[Scene comparison data]
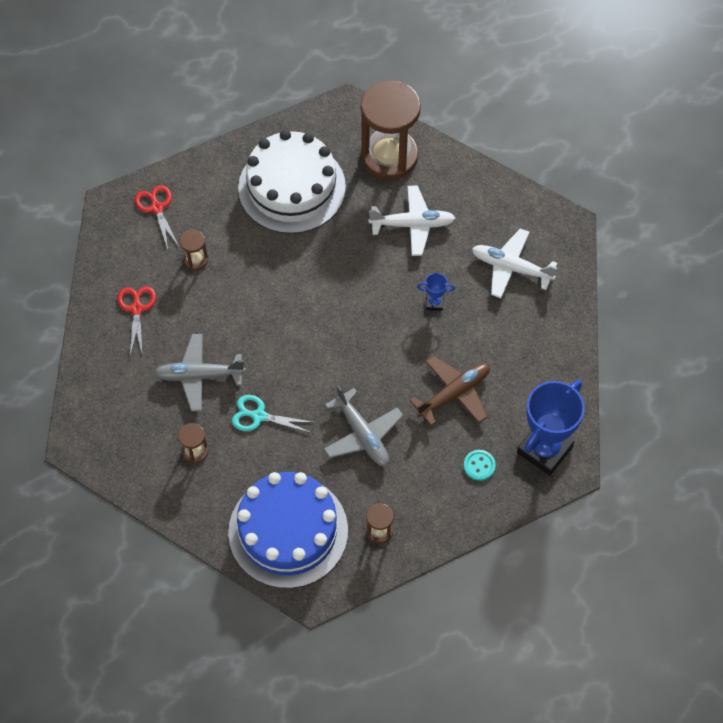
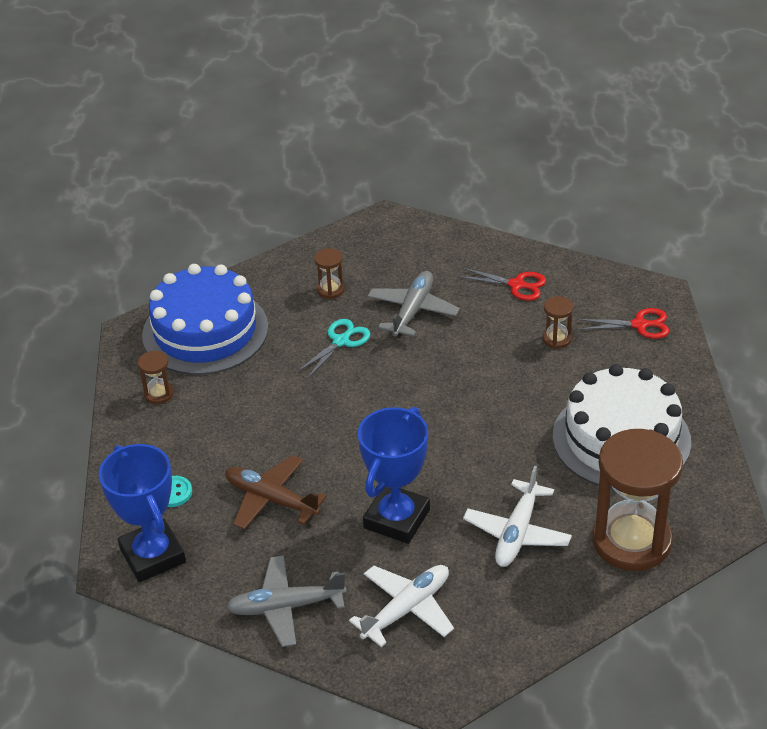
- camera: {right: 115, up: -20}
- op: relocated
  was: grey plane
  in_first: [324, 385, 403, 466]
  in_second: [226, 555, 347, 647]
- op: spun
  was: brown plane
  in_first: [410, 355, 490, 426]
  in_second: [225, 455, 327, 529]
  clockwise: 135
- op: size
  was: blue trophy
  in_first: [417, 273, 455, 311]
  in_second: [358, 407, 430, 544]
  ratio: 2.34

→ To do
Each line from the one holding "in_first: [417, 273, 455, 311]" to the end of the entries is to be written out exactly. Skip every line before it.

→ Reply to the exercise
  in_first: [417, 273, 455, 311]
  in_second: [358, 407, 430, 544]
  ratio: 2.34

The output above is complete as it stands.